(Records from a data source)
BEGIN

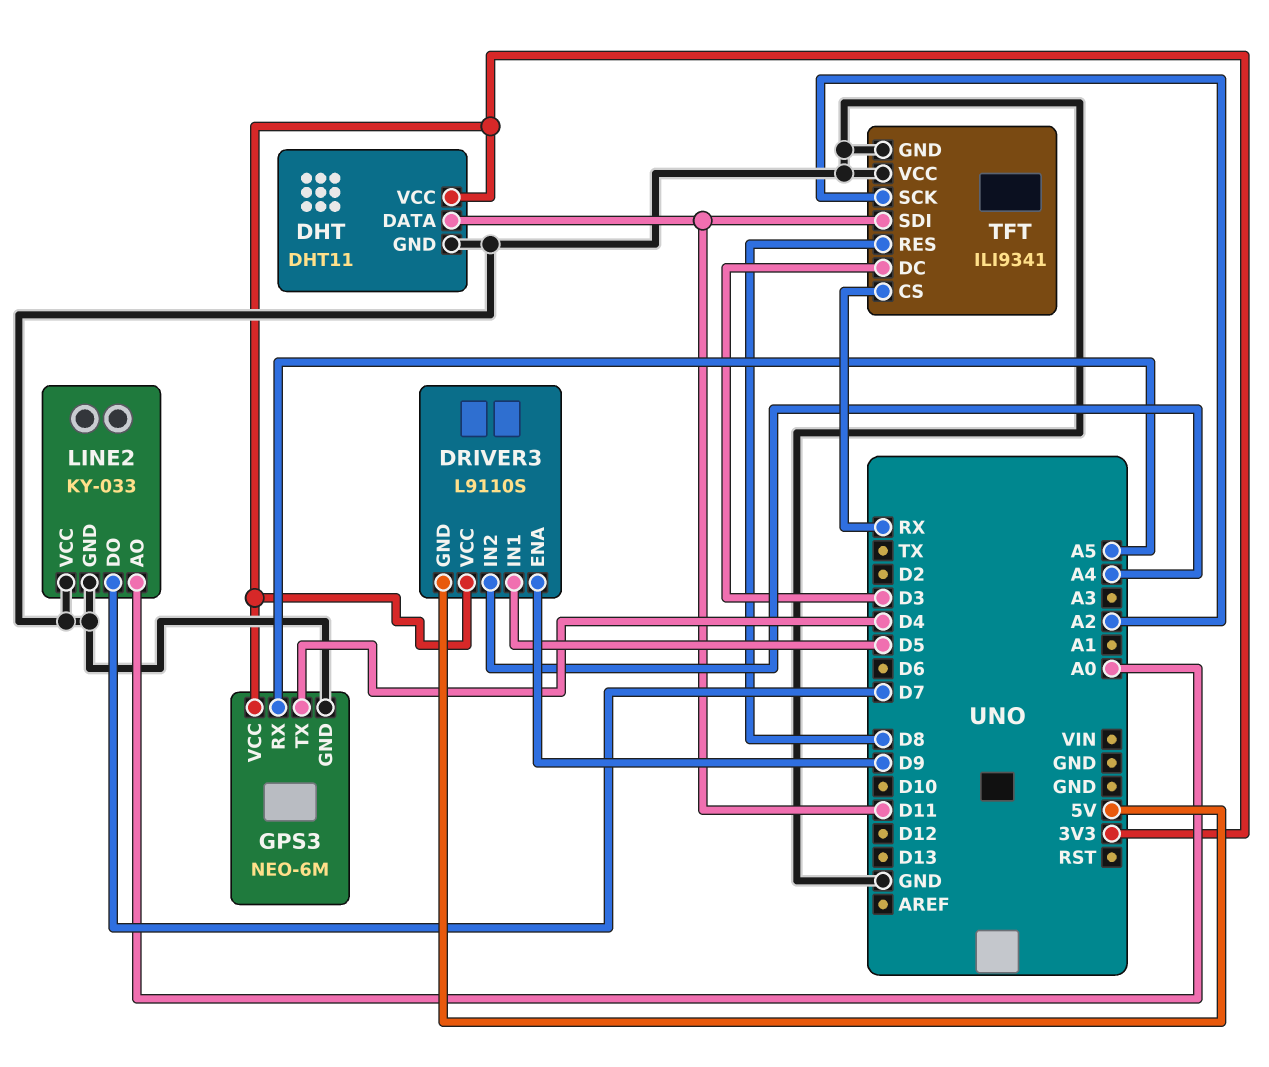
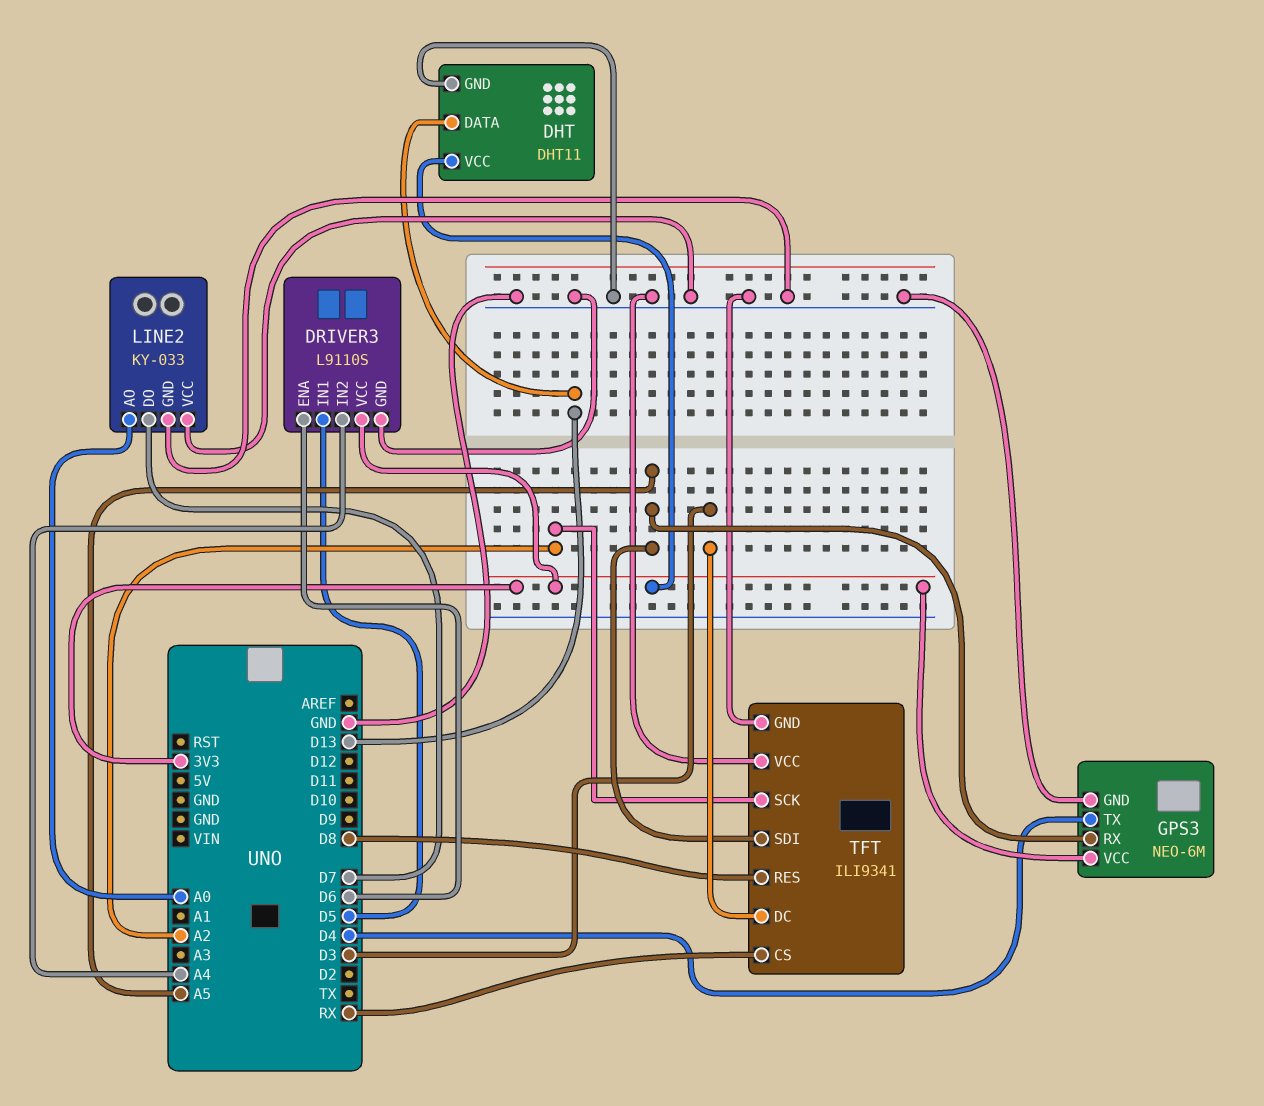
DHT pin DATA: D11 -> D13
DRIVER3 pin ENA: D9 -> D6
DRIVER3 pin GND: 5V -> GND
TFT pin SDI: D11 -> A5

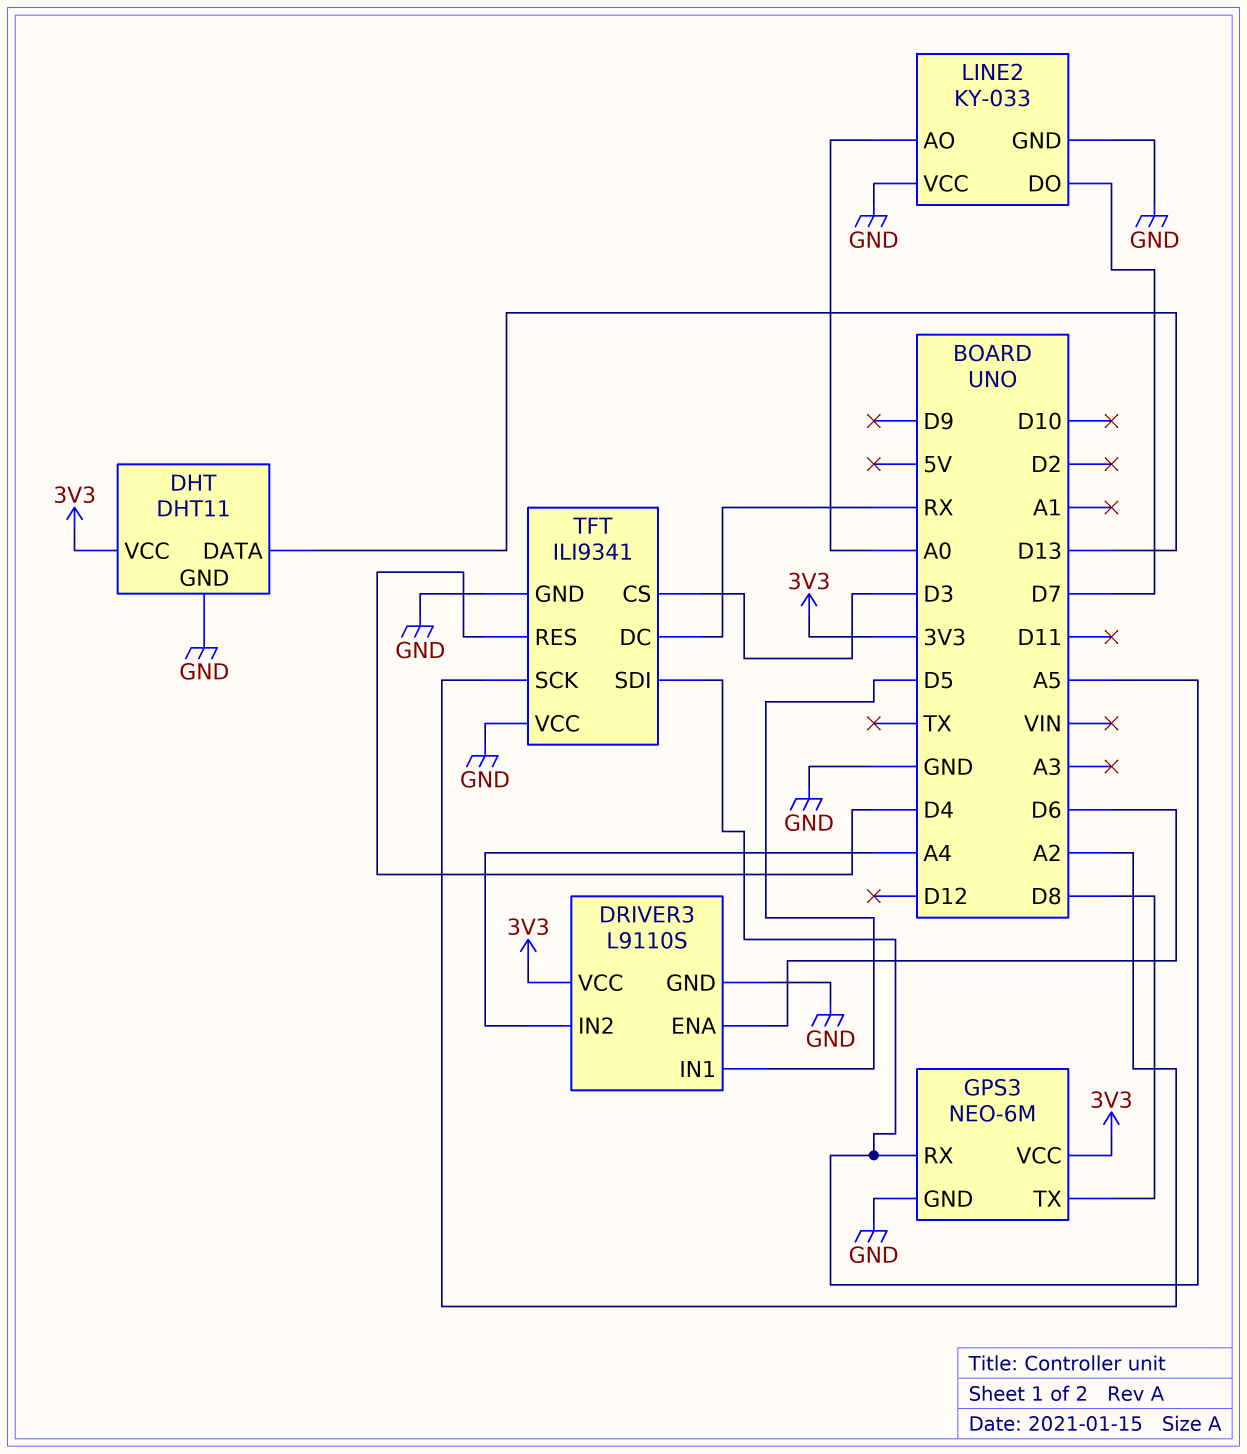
GPS3 pin TX: D4 -> D8
TFT pin CS: RX -> D3
TFT pin DC: D3 -> RX
TFT pin RES: D8 -> D4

END

PROBLEM TO SOLVE ->
The records above should be returned exactly; no image belongs in the copy.

RESULT FOR THIS EXERCISE ->
DHT pin DATA: D11 -> D13
DRIVER3 pin ENA: D9 -> D6
DRIVER3 pin GND: 5V -> GND
TFT pin SDI: D11 -> A5

GPS3 pin TX: D4 -> D8
TFT pin CS: RX -> D3
TFT pin DC: D3 -> RX
TFT pin RES: D8 -> D4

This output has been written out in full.